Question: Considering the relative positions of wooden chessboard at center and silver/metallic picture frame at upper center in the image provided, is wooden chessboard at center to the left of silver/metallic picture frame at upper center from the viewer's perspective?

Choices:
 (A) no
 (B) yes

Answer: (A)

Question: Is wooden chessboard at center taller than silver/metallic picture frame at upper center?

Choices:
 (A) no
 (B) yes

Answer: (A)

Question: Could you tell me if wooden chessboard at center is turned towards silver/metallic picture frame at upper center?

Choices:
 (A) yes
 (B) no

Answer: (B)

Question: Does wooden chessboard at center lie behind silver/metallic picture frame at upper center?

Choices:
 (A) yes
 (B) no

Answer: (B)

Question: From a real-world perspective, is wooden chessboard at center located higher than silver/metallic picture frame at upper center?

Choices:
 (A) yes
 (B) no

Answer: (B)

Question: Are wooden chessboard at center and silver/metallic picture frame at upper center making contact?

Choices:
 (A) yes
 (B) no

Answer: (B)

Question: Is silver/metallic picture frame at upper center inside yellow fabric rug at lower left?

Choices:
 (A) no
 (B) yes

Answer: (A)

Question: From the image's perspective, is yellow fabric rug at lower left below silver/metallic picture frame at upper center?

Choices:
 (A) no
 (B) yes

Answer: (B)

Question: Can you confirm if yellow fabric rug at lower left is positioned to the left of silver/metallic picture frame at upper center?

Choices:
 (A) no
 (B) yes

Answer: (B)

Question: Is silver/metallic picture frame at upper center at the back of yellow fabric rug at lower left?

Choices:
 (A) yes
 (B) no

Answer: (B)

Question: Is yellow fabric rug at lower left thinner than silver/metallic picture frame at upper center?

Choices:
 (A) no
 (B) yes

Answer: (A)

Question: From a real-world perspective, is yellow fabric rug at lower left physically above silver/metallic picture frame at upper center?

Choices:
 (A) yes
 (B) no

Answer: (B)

* * *

## Problem
Copy every one of the entries above word for word, keeping each line in its original order and form.

## Solved exercise
Question: Considering the relative positions of wooden chessboard at center and silver/metallic picture frame at upper center in the image provided, is wooden chessboard at center to the left of silver/metallic picture frame at upper center from the viewer's perspective?

Choices:
 (A) no
 (B) yes

Answer: (A)

Question: Is wooden chessboard at center taller than silver/metallic picture frame at upper center?

Choices:
 (A) no
 (B) yes

Answer: (A)

Question: Could you tell me if wooden chessboard at center is turned towards silver/metallic picture frame at upper center?

Choices:
 (A) yes
 (B) no

Answer: (B)

Question: Does wooden chessboard at center lie behind silver/metallic picture frame at upper center?

Choices:
 (A) yes
 (B) no

Answer: (B)

Question: From a real-world perspective, is wooden chessboard at center located higher than silver/metallic picture frame at upper center?

Choices:
 (A) yes
 (B) no

Answer: (B)

Question: Are wooden chessboard at center and silver/metallic picture frame at upper center making contact?

Choices:
 (A) yes
 (B) no

Answer: (B)

Question: Is silver/metallic picture frame at upper center inside yellow fabric rug at lower left?

Choices:
 (A) no
 (B) yes

Answer: (A)

Question: From the image's perspective, is yellow fabric rug at lower left below silver/metallic picture frame at upper center?

Choices:
 (A) no
 (B) yes

Answer: (B)

Question: Can you confirm if yellow fabric rug at lower left is positioned to the left of silver/metallic picture frame at upper center?

Choices:
 (A) no
 (B) yes

Answer: (B)

Question: Is silver/metallic picture frame at upper center at the back of yellow fabric rug at lower left?

Choices:
 (A) yes
 (B) no

Answer: (B)

Question: Is yellow fabric rug at lower left thinner than silver/metallic picture frame at upper center?

Choices:
 (A) no
 (B) yes

Answer: (A)

Question: From a real-world perspective, is yellow fabric rug at lower left physically above silver/metallic picture frame at upper center?

Choices:
 (A) yes
 (B) no

Answer: (B)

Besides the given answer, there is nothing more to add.